BEGIN

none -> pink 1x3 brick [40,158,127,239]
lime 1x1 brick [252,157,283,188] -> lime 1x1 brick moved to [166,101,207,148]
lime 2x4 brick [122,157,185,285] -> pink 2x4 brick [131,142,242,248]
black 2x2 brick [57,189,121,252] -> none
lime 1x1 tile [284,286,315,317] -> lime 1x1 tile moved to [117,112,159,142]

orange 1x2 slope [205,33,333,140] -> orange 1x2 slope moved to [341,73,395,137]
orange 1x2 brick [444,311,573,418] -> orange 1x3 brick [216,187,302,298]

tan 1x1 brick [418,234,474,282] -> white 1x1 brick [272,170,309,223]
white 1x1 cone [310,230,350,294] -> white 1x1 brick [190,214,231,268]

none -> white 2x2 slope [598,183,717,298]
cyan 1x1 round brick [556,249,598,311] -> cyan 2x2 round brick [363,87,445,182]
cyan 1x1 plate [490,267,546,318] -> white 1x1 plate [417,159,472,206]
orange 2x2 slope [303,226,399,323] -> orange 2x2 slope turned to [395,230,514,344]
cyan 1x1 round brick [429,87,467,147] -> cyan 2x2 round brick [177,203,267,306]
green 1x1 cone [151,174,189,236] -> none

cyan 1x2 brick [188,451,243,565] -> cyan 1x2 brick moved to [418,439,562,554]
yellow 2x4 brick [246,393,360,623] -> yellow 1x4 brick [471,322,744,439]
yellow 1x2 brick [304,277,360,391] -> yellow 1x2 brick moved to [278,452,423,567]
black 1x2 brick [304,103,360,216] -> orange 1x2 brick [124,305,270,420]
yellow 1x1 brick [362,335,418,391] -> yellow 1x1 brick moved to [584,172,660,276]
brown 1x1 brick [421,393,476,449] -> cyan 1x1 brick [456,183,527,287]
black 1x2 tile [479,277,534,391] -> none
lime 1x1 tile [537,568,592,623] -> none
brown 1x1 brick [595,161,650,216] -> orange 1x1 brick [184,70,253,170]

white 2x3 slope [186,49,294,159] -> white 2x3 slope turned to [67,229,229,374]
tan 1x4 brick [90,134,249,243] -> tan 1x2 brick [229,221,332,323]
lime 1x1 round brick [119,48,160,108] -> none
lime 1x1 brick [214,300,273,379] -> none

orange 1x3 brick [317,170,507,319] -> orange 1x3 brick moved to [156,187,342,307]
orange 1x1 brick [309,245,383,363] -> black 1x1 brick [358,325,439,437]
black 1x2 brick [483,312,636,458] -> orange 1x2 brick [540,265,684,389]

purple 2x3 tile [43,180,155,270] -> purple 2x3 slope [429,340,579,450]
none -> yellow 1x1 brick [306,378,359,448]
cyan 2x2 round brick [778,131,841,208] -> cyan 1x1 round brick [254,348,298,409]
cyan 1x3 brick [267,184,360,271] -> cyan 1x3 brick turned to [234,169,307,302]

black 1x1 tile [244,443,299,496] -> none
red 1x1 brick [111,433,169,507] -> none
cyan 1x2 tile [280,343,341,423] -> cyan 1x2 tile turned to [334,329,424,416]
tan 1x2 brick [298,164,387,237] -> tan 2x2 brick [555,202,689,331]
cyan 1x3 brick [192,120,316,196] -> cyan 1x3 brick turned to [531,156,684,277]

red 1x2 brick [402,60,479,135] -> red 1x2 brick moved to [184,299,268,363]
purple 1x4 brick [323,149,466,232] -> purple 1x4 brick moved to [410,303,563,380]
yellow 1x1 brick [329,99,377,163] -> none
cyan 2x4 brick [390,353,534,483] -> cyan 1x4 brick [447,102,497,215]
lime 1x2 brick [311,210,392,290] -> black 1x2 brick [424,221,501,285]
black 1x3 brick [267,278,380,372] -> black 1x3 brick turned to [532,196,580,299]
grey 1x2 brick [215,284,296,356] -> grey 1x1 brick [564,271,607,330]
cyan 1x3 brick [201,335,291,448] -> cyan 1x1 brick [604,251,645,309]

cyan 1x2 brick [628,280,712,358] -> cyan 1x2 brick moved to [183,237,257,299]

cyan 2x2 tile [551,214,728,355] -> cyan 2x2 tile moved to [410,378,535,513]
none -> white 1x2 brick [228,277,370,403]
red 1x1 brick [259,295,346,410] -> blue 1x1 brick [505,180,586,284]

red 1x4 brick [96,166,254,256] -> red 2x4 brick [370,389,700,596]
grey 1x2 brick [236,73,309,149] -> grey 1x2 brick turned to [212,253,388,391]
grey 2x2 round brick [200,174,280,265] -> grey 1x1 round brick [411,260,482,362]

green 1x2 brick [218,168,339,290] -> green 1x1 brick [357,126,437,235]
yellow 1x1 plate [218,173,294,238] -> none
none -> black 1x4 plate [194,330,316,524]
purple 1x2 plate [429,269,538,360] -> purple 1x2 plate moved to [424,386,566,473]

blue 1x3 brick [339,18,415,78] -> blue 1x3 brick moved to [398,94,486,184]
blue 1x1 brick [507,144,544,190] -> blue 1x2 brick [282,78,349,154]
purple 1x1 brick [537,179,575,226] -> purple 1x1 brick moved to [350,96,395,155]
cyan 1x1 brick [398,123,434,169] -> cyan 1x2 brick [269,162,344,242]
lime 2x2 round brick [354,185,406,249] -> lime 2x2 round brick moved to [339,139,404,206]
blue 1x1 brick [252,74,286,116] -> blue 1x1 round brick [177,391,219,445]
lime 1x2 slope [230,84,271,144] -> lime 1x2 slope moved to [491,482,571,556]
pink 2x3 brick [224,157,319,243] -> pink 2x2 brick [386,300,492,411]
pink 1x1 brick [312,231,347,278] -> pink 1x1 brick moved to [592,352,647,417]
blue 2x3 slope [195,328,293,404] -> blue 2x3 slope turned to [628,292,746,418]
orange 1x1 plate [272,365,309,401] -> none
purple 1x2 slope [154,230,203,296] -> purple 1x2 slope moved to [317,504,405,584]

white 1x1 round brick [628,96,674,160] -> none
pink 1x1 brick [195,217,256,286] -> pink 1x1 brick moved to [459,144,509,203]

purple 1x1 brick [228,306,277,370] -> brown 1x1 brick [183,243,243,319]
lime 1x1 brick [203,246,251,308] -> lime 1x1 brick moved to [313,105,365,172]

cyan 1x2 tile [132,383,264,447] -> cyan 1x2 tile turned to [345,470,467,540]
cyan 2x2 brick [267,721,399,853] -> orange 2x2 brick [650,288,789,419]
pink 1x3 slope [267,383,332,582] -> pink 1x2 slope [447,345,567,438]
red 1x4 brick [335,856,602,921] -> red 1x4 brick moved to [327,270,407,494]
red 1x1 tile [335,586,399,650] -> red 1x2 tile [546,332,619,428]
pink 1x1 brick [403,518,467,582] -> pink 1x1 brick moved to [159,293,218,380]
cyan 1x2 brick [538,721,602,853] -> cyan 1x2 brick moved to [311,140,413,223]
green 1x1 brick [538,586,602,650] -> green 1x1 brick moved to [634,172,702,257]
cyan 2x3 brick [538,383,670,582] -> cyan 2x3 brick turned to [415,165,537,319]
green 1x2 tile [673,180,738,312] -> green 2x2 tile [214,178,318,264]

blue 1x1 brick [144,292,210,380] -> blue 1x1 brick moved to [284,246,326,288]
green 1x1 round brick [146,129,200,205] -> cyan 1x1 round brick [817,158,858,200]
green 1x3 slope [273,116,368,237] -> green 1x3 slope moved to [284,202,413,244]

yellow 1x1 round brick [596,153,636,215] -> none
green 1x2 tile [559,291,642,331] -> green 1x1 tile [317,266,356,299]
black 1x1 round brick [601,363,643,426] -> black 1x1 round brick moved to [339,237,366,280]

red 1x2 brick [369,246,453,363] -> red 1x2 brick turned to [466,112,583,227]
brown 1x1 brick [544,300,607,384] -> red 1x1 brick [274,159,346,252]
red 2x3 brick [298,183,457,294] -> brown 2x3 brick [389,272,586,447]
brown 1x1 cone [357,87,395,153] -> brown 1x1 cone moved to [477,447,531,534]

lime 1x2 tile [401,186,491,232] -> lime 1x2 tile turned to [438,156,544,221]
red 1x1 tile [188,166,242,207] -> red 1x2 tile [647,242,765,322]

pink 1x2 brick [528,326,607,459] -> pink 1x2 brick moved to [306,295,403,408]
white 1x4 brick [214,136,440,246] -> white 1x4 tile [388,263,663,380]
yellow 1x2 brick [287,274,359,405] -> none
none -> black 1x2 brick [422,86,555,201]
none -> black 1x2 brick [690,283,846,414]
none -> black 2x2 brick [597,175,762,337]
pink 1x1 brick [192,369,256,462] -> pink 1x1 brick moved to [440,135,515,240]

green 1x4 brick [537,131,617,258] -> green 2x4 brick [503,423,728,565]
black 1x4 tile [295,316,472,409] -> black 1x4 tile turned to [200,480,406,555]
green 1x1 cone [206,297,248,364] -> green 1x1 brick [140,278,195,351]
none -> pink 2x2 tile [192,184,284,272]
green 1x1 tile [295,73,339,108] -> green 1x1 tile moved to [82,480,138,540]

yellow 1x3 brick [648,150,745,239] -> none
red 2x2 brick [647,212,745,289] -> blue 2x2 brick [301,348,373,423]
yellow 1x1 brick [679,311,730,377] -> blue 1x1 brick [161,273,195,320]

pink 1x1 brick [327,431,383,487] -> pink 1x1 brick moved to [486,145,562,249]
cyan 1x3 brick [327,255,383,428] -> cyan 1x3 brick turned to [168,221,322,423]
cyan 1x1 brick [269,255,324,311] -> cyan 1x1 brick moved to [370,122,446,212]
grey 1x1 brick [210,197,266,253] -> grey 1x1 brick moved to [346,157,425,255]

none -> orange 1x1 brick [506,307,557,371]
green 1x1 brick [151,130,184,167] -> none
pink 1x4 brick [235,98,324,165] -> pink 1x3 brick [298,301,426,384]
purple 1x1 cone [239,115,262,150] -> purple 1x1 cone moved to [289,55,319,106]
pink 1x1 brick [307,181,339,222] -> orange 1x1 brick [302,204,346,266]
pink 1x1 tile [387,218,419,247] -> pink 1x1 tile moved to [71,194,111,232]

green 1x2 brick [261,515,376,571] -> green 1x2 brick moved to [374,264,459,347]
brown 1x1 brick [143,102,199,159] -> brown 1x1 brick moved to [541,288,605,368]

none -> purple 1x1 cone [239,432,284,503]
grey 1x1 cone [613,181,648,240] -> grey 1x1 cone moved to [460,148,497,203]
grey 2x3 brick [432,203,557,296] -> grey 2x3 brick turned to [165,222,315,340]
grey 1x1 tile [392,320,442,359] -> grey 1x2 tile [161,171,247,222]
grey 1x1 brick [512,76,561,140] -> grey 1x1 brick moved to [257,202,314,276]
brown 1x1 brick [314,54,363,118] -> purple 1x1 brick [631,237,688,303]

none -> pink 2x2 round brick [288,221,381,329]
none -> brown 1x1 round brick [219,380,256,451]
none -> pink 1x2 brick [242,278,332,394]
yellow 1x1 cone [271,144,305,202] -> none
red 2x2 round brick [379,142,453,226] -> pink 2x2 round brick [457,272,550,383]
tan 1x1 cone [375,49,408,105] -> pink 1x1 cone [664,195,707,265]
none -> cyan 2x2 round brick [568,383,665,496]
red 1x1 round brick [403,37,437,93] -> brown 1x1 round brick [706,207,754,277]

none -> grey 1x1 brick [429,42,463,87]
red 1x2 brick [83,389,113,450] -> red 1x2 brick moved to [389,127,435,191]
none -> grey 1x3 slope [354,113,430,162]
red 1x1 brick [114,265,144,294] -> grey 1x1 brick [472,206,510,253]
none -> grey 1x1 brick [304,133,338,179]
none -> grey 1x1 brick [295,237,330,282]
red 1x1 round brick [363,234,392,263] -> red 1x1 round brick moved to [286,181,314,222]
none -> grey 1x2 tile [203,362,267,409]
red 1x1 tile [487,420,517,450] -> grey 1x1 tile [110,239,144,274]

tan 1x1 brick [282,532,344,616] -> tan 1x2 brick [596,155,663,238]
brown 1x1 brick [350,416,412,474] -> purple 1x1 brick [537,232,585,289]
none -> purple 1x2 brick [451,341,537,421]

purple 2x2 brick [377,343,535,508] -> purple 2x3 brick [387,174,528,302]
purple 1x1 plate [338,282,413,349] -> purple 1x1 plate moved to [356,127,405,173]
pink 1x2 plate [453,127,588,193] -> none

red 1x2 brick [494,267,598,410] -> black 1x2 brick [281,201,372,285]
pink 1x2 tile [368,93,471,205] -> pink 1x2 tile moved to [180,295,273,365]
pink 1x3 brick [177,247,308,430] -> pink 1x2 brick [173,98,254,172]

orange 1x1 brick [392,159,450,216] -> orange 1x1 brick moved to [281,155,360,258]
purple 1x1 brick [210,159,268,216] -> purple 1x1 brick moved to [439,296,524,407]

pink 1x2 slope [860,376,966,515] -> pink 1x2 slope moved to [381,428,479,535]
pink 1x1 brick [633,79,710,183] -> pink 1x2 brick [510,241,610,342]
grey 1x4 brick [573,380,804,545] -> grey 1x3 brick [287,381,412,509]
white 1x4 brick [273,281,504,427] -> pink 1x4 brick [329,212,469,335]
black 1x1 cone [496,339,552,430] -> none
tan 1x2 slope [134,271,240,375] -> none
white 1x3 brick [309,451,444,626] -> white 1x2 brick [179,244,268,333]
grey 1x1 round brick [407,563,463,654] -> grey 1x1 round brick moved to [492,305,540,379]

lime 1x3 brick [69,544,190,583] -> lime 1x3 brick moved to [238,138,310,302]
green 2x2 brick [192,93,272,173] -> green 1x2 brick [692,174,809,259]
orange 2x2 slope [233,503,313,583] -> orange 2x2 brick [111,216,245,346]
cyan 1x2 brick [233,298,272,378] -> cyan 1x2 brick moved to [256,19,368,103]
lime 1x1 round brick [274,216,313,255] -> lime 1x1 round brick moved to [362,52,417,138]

END

Exercise directions:
Find and copy each line above holding "yellow".

Answer section:
yellow 2x4 brick [246,393,360,623] -> yellow 1x4 brick [471,322,744,439]
yellow 1x2 brick [304,277,360,391] -> yellow 1x2 brick moved to [278,452,423,567]
yellow 1x1 brick [362,335,418,391] -> yellow 1x1 brick moved to [584,172,660,276]
none -> yellow 1x1 brick [306,378,359,448]
yellow 1x1 brick [329,99,377,163] -> none
yellow 1x1 plate [218,173,294,238] -> none
yellow 1x1 round brick [596,153,636,215] -> none
yellow 1x2 brick [287,274,359,405] -> none
yellow 1x3 brick [648,150,745,239] -> none
yellow 1x1 brick [679,311,730,377] -> blue 1x1 brick [161,273,195,320]
yellow 1x1 cone [271,144,305,202] -> none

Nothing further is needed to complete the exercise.